#### INFORMATION SHOWN:
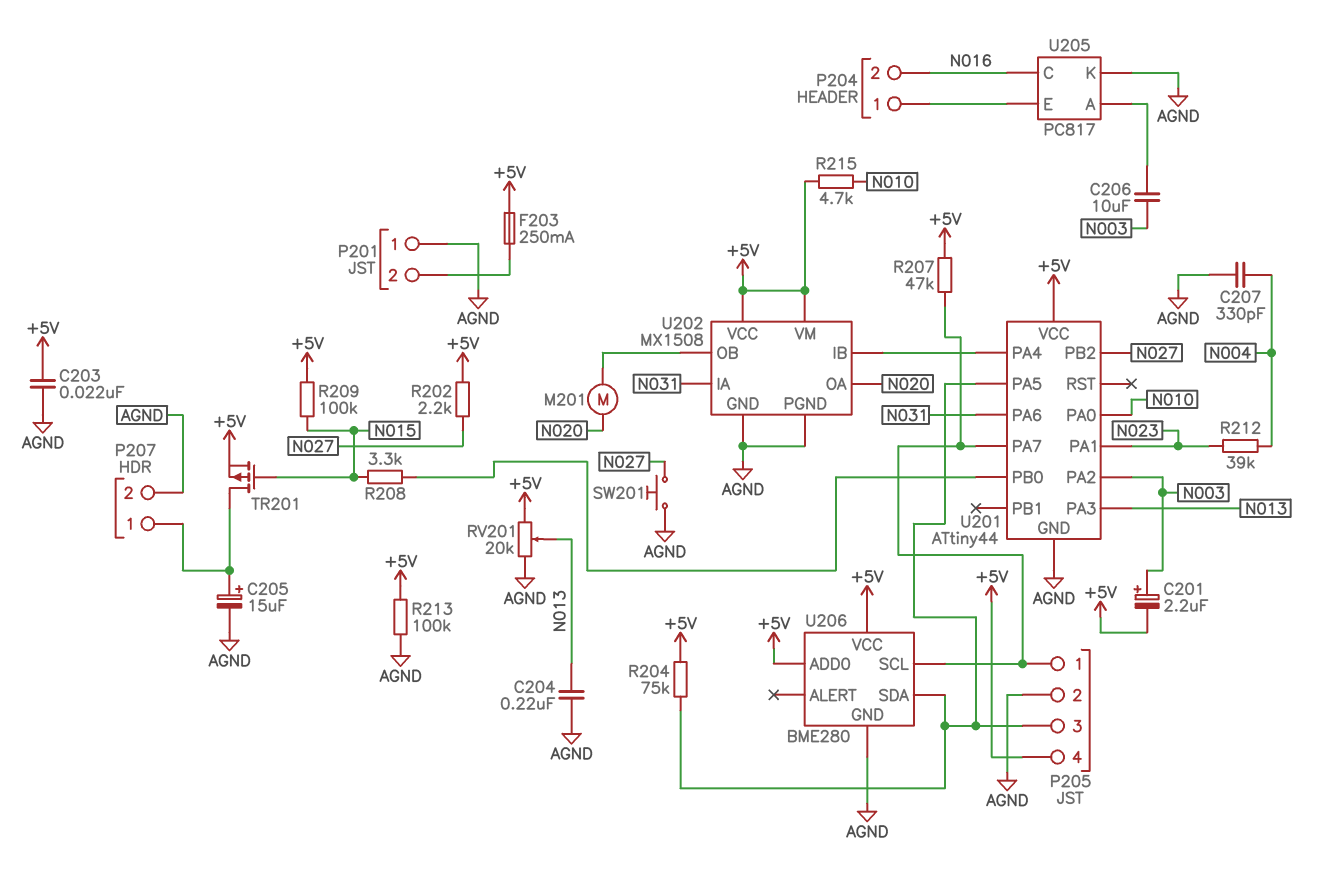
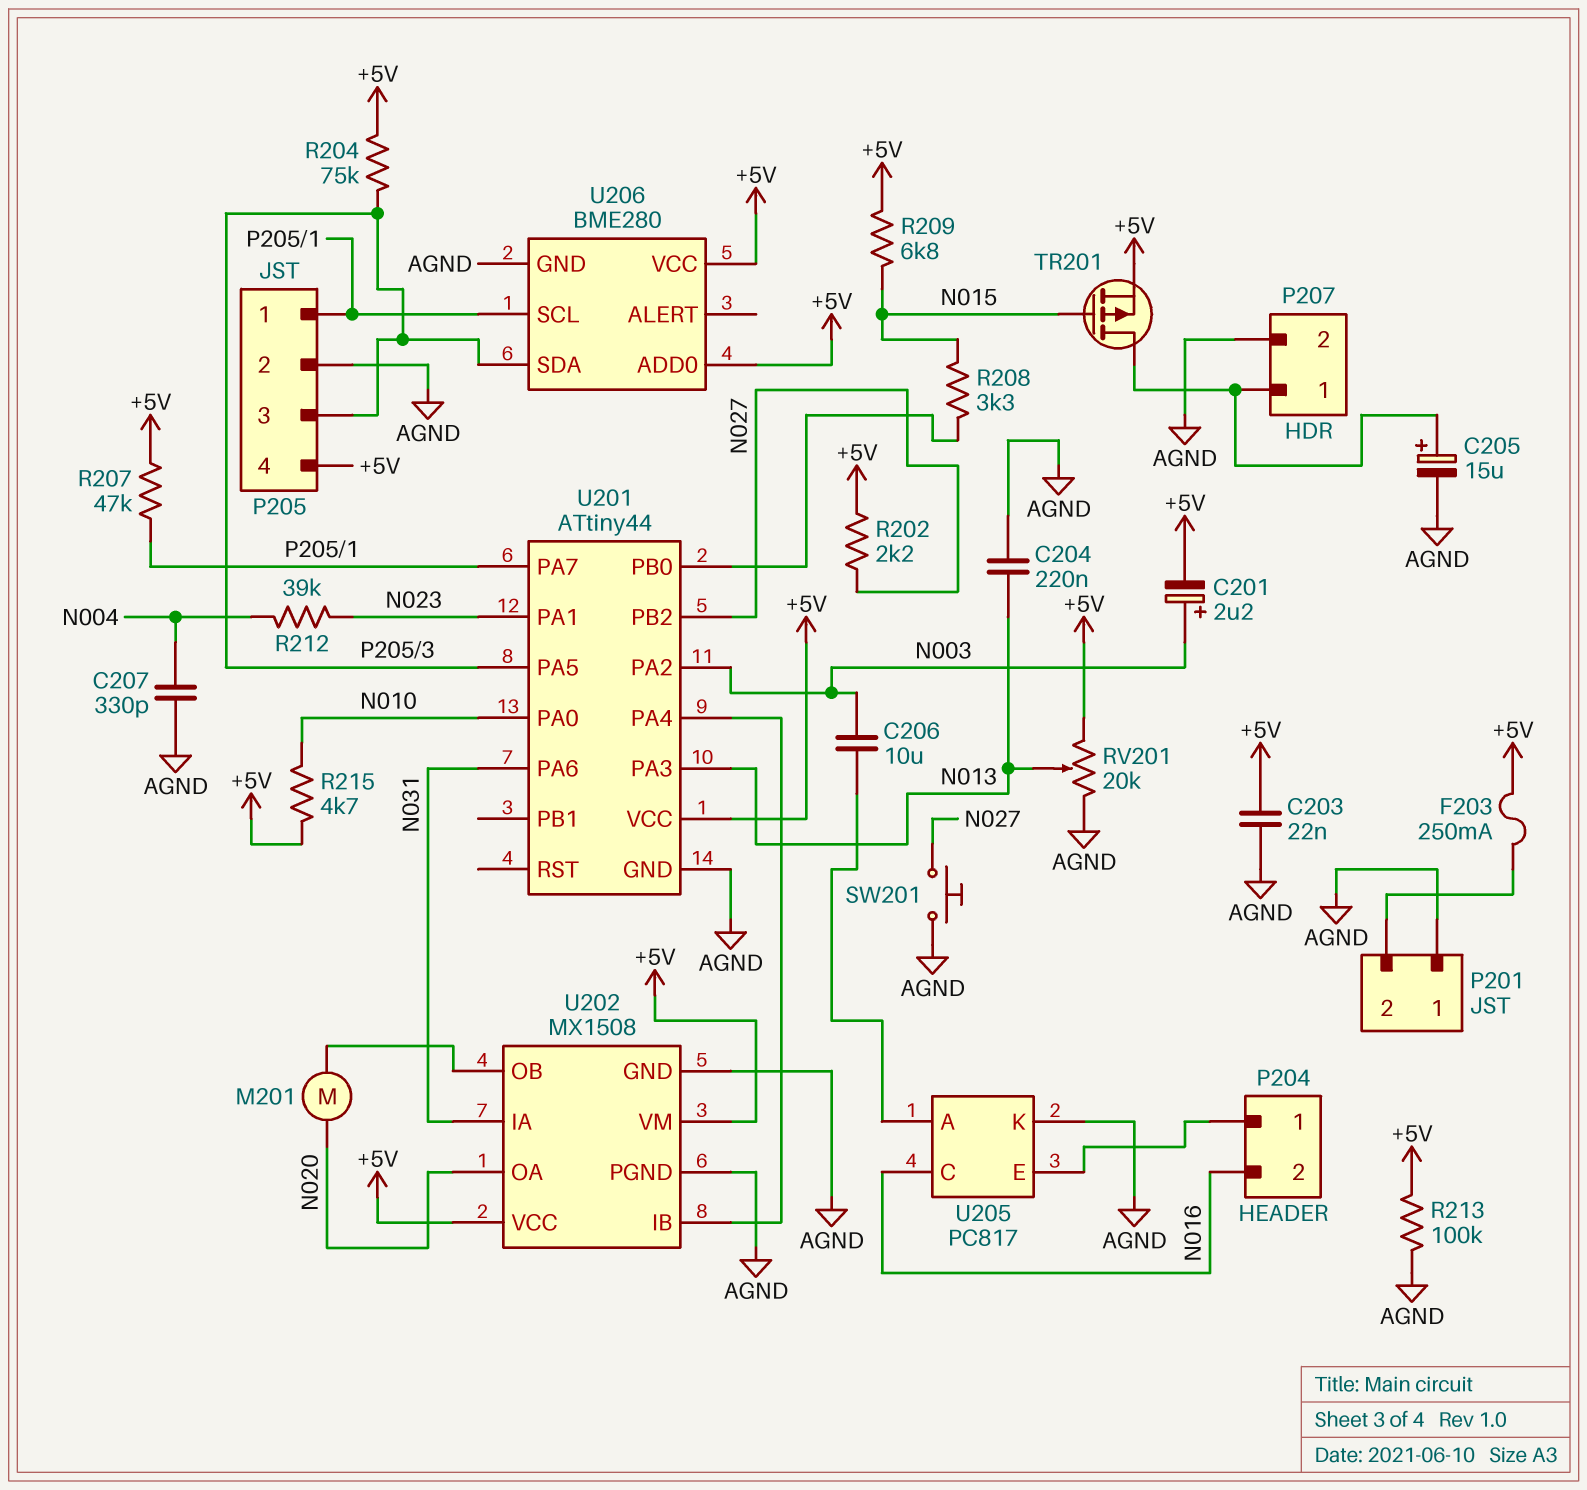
R209: 100k (+5V, N015) -> 6.8k (+5V, N015)

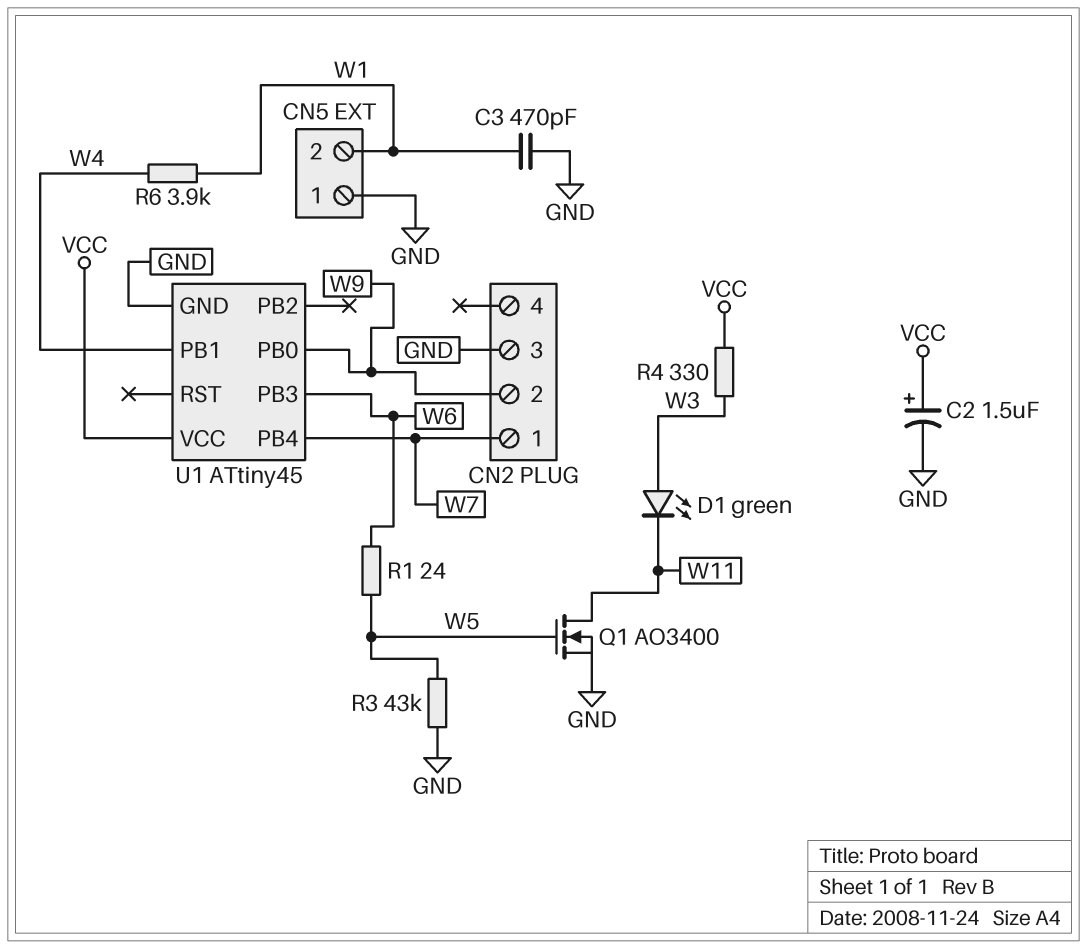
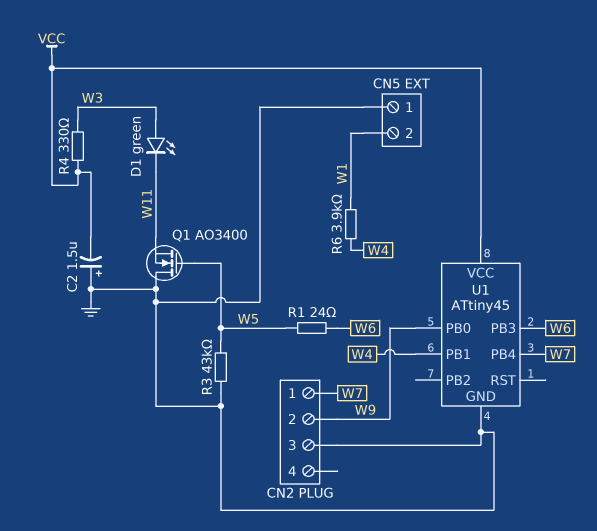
C2: 1.5uF (plus VCC, minus GND) -> 1.5uF (plus GND, minus VCC)
C3: 470pF (GND, W1) -> none
Q1: NMOS AO3400 (G W5, D W11, S GND) -> NMOS AO3400 (G W5, D GND, S W11)

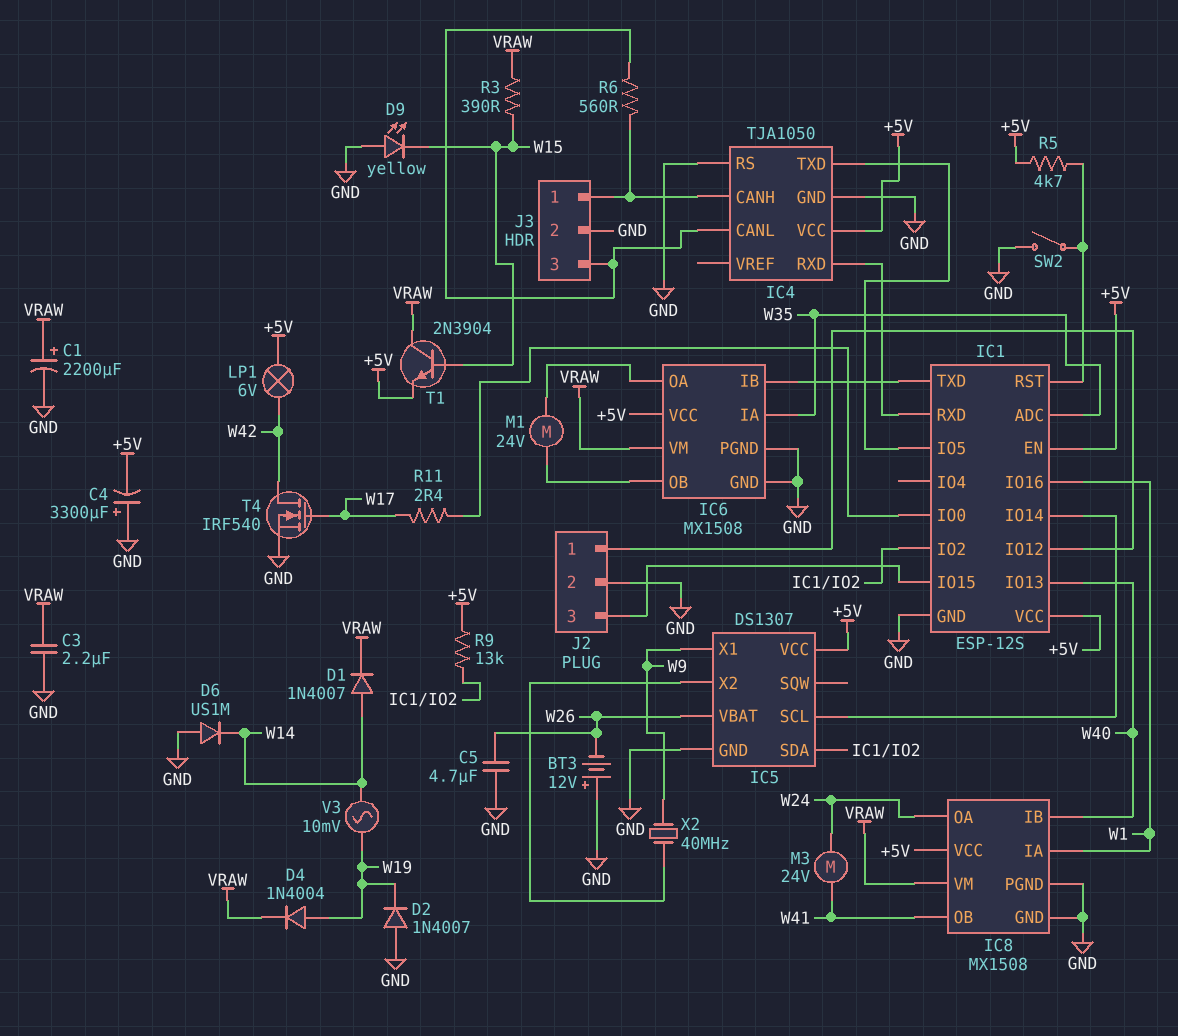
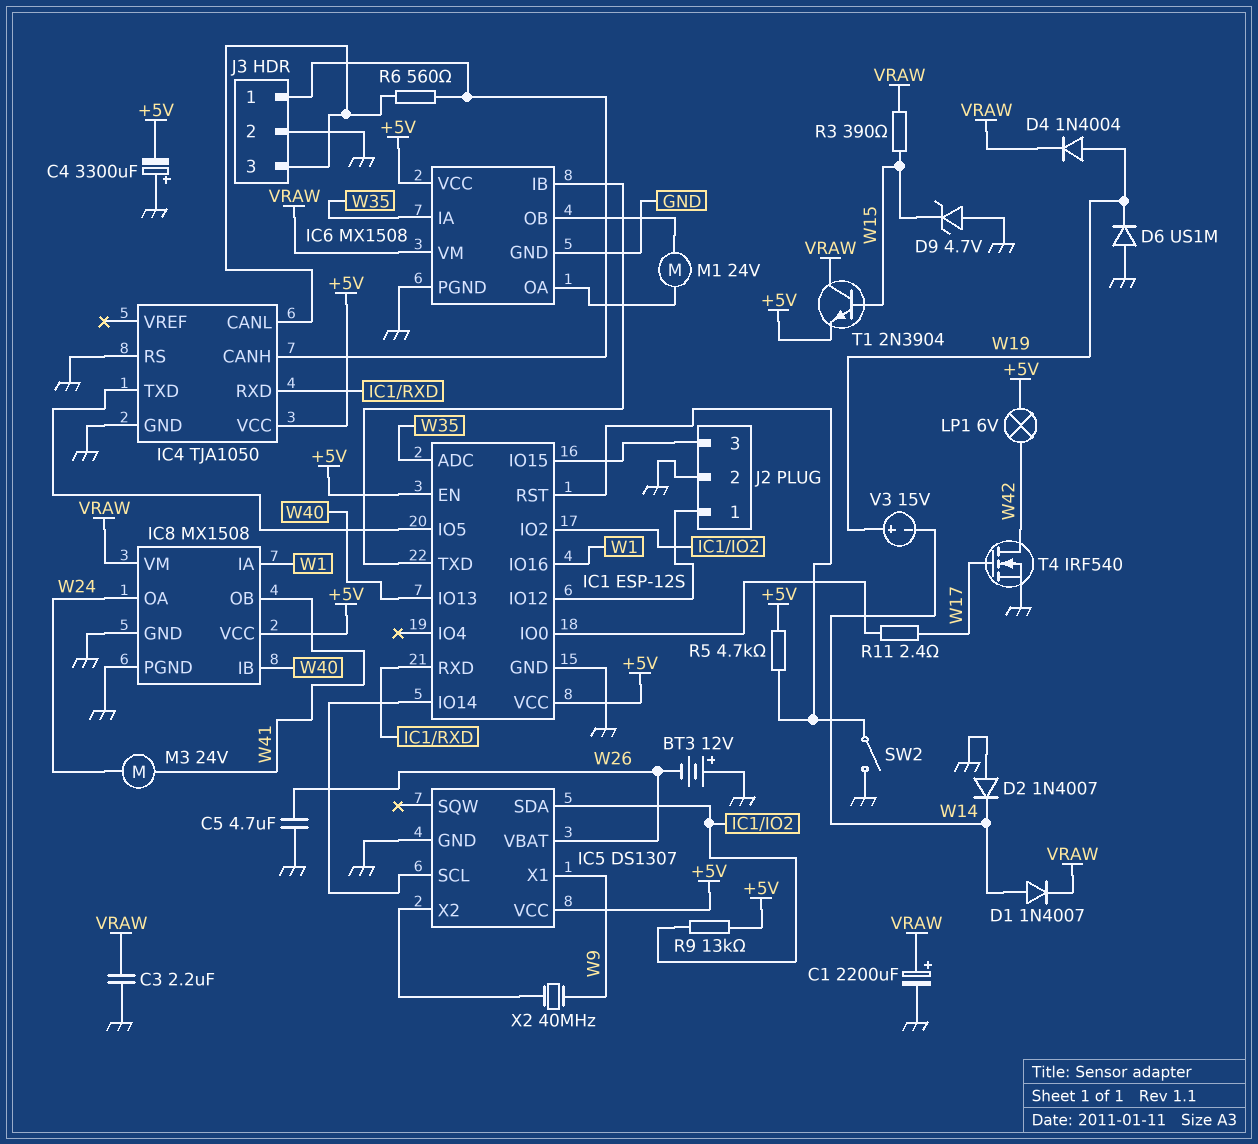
D2: diode 1N4007 (A GND, K W19) -> diode 1N4007 (A GND, K W14)
D6: diode US1M (A GND, K W14) -> diode US1M (A GND, K W19)
D9: LED yellow (A GND, K W15) -> zener 4.7V (A GND, K W15)
V3: AC 10mV (W14, W19) -> 15V (plus W19, minus W14)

#### TO DO:
Everything from the line with "D6: diode US1M" to the last line of the entries is to be written out exactly; omit all earlier lines.

#### YOUR SOLUTION:
D6: diode US1M (A GND, K W14) -> diode US1M (A GND, K W19)
D9: LED yellow (A GND, K W15) -> zener 4.7V (A GND, K W15)
V3: AC 10mV (W14, W19) -> 15V (plus W19, minus W14)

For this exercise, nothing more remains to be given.